[Version difference data]
+++
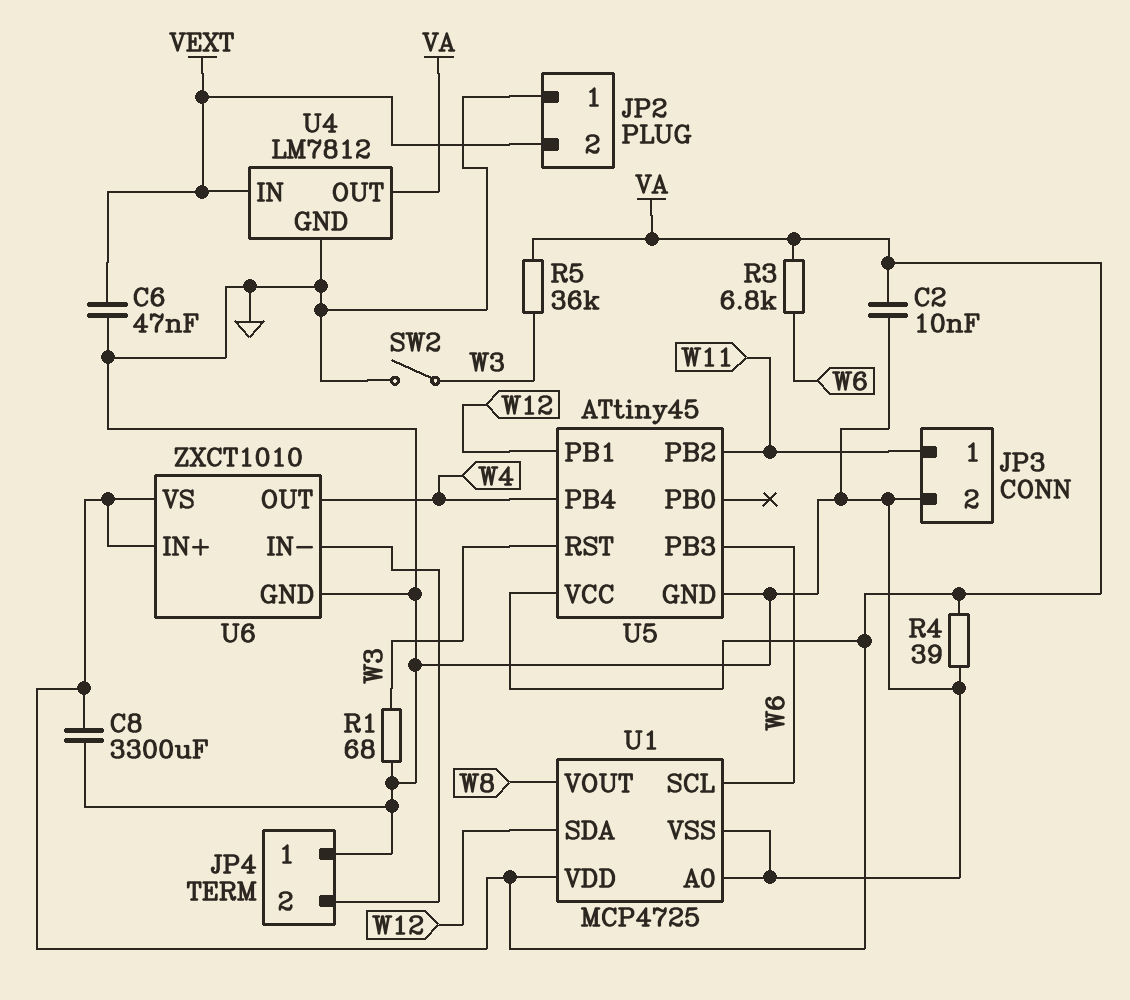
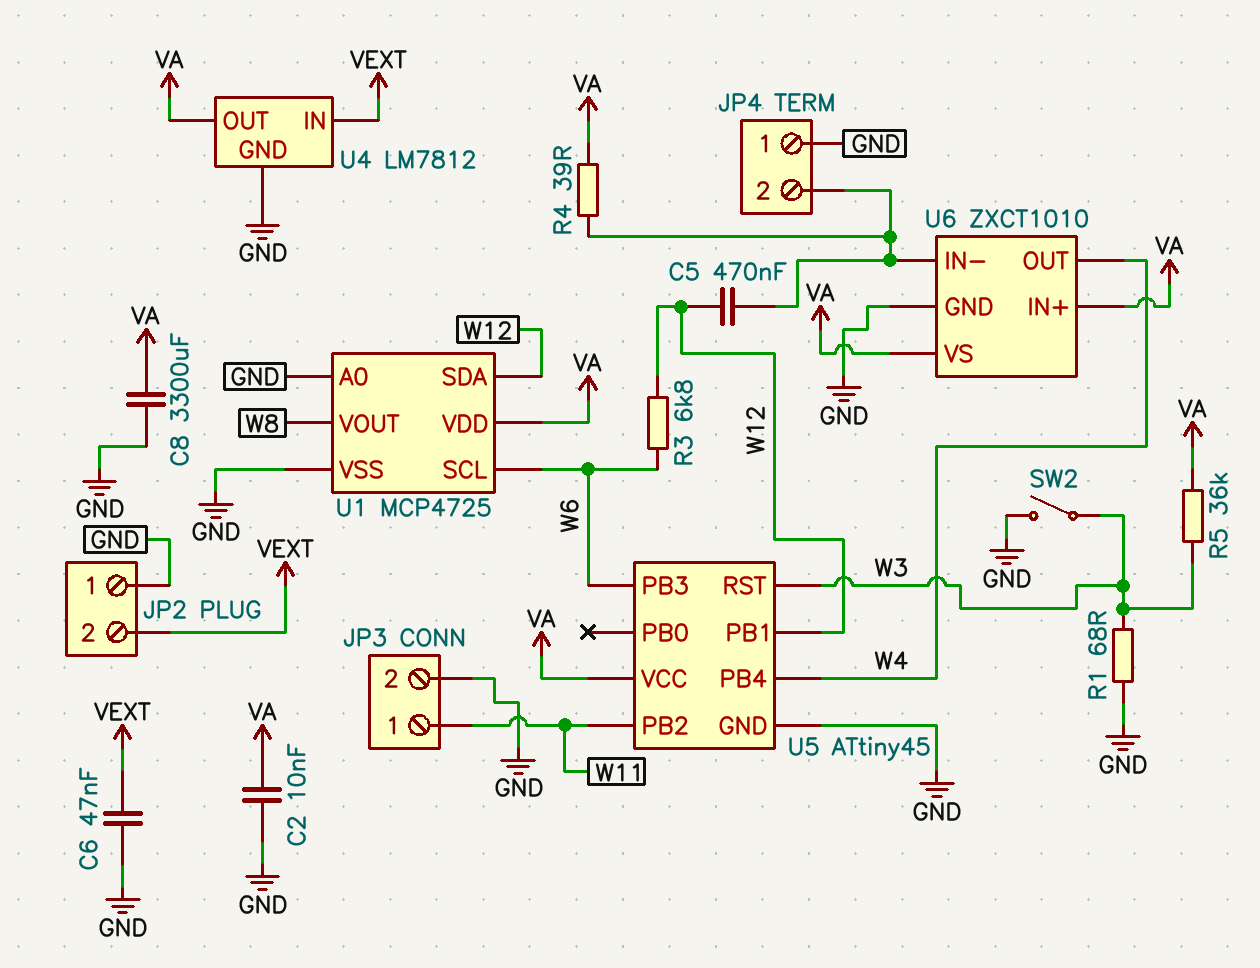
C5: none -> 470nF (JP4/2, W12)
R3: 6.8k (VA, W6) -> 6.8k (W6, W12)
R4: 39 (GND, VA) -> 39 (JP4/2, VA)

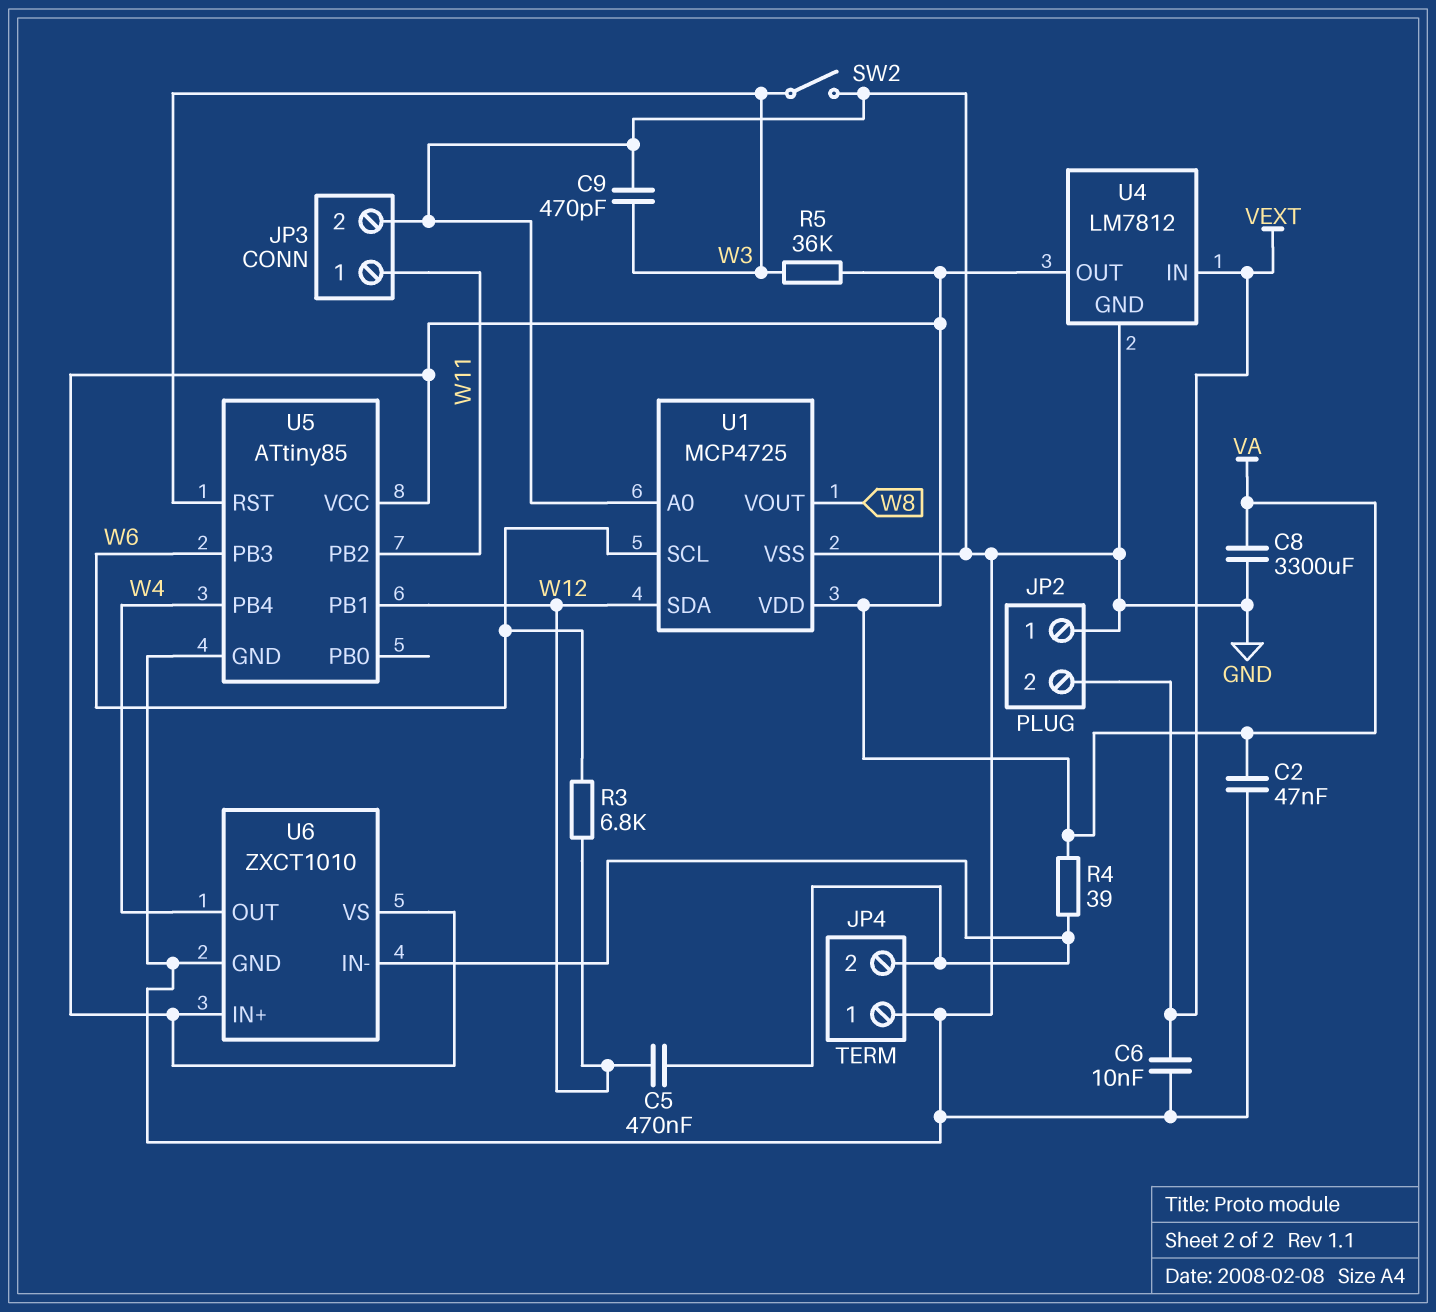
C2: 10nF (GND, VA) -> 47nF (GND, VA)
C6: 47nF (GND, VEXT) -> 10nF (GND, VEXT)
C9: none -> 470pF (GND, W3)
R1: 68 (GND, W3) -> none
U5: ATtiny45 -> ATtiny85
+++
Work item:
Where the data contains images, drop them and print the rest exactly.

Output of the task:
C5: none -> 470nF (JP4/2, W12)
R3: 6.8k (VA, W6) -> 6.8k (W6, W12)
R4: 39 (GND, VA) -> 39 (JP4/2, VA)

C2: 10nF (GND, VA) -> 47nF (GND, VA)
C6: 47nF (GND, VEXT) -> 10nF (GND, VEXT)
C9: none -> 470pF (GND, W3)
R1: 68 (GND, W3) -> none
U5: ATtiny45 -> ATtiny85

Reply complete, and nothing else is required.